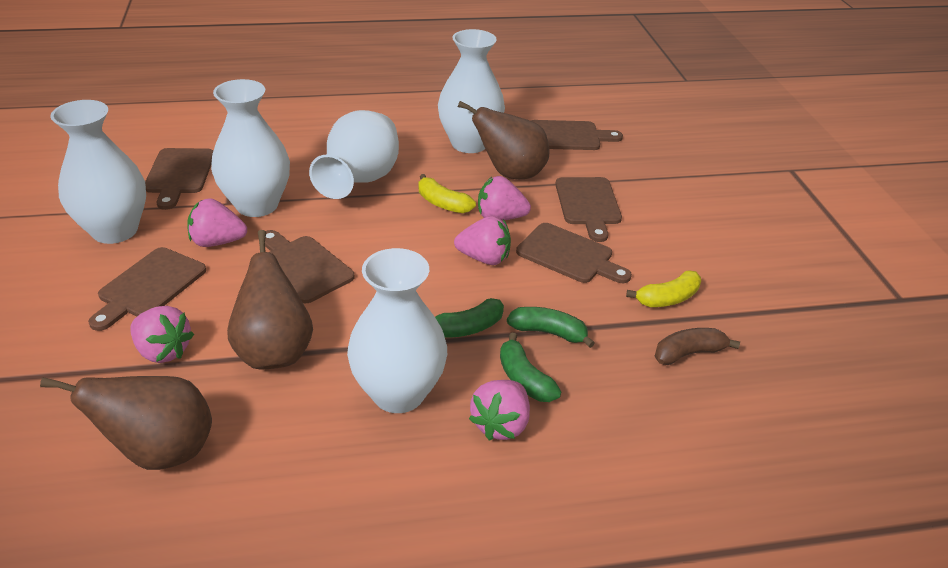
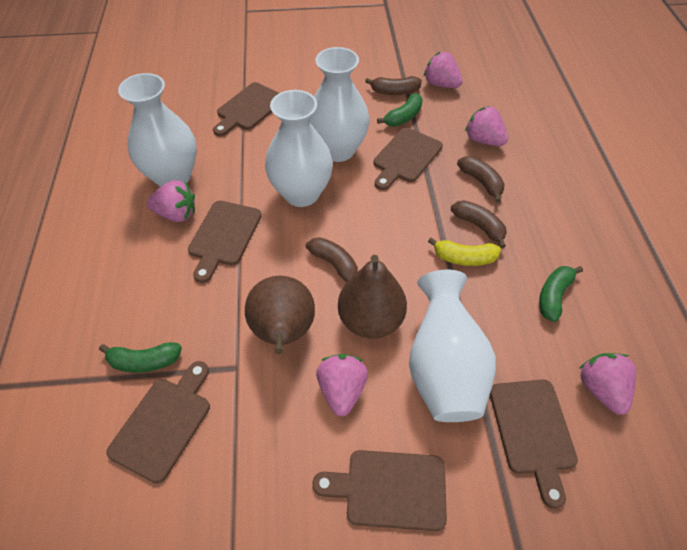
brown banana: 1 -> 4
brown pear: 3 -> 2
white vase: 5 -> 4
yellow banana: 2 -> 1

What is being asked ▸
Print the listing exactly, but skip its pictures.

Solution to this problem ▸
brown banana: 1 -> 4
brown pear: 3 -> 2
white vase: 5 -> 4
yellow banana: 2 -> 1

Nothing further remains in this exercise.